[Records for this task Boundary: Start]
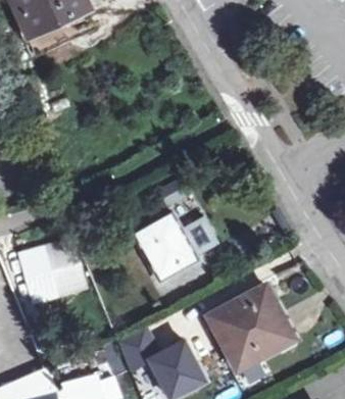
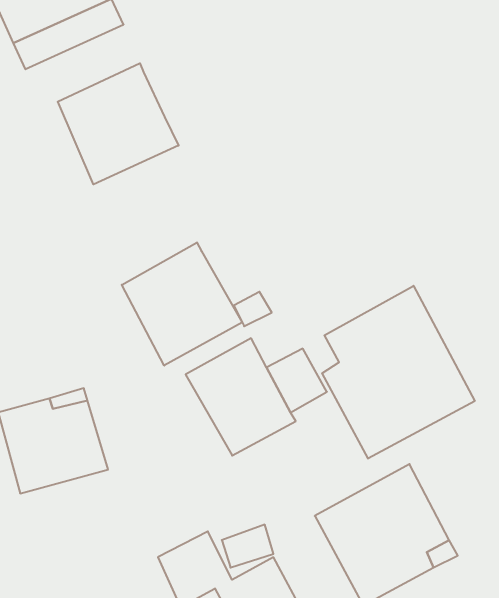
building: none -> [58,63,179,184]
building: none -> [122,242,242,366]
building: none -> [322,286,475,459]

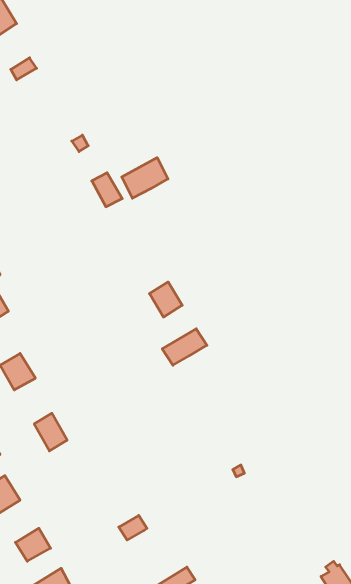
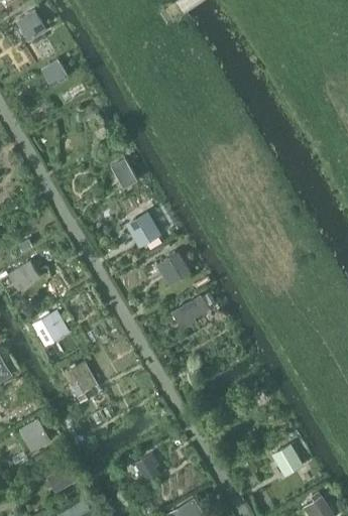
building: [122,158,168,198] -> none
building: none -> [133,212,163,244]
building: none -> [272,443,304,476]

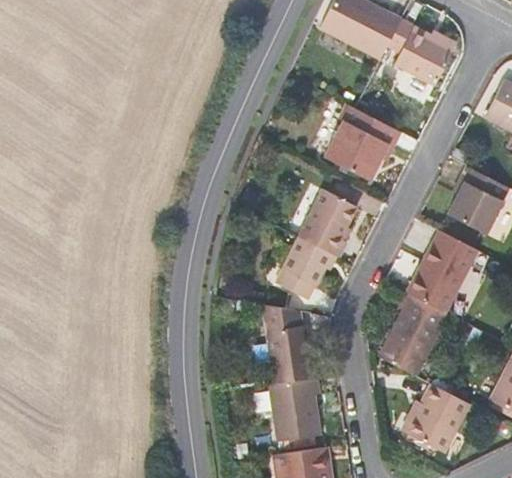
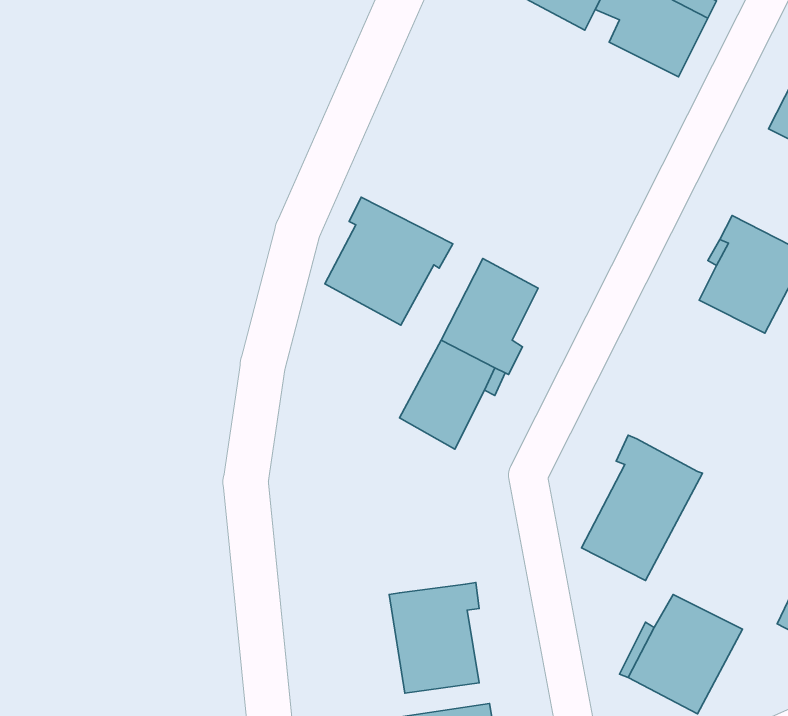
building: [327,104,401,178] -> [325,197,453,325]
building: [411,231,478,313] -> none
building: [262,303,312,383] -> none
[Records for this task Boundary: End]
→ **Task objective**
The copy should hold exactly the lines from the line containing "building: none -> [133,212,163,244]" through the end of the data, both ends included, and no pictures.

→ **Result for this exercise**
building: none -> [133,212,163,244]
building: none -> [272,443,304,476]

building: [327,104,401,178] -> [325,197,453,325]
building: [411,231,478,313] -> none
building: [262,303,312,383] -> none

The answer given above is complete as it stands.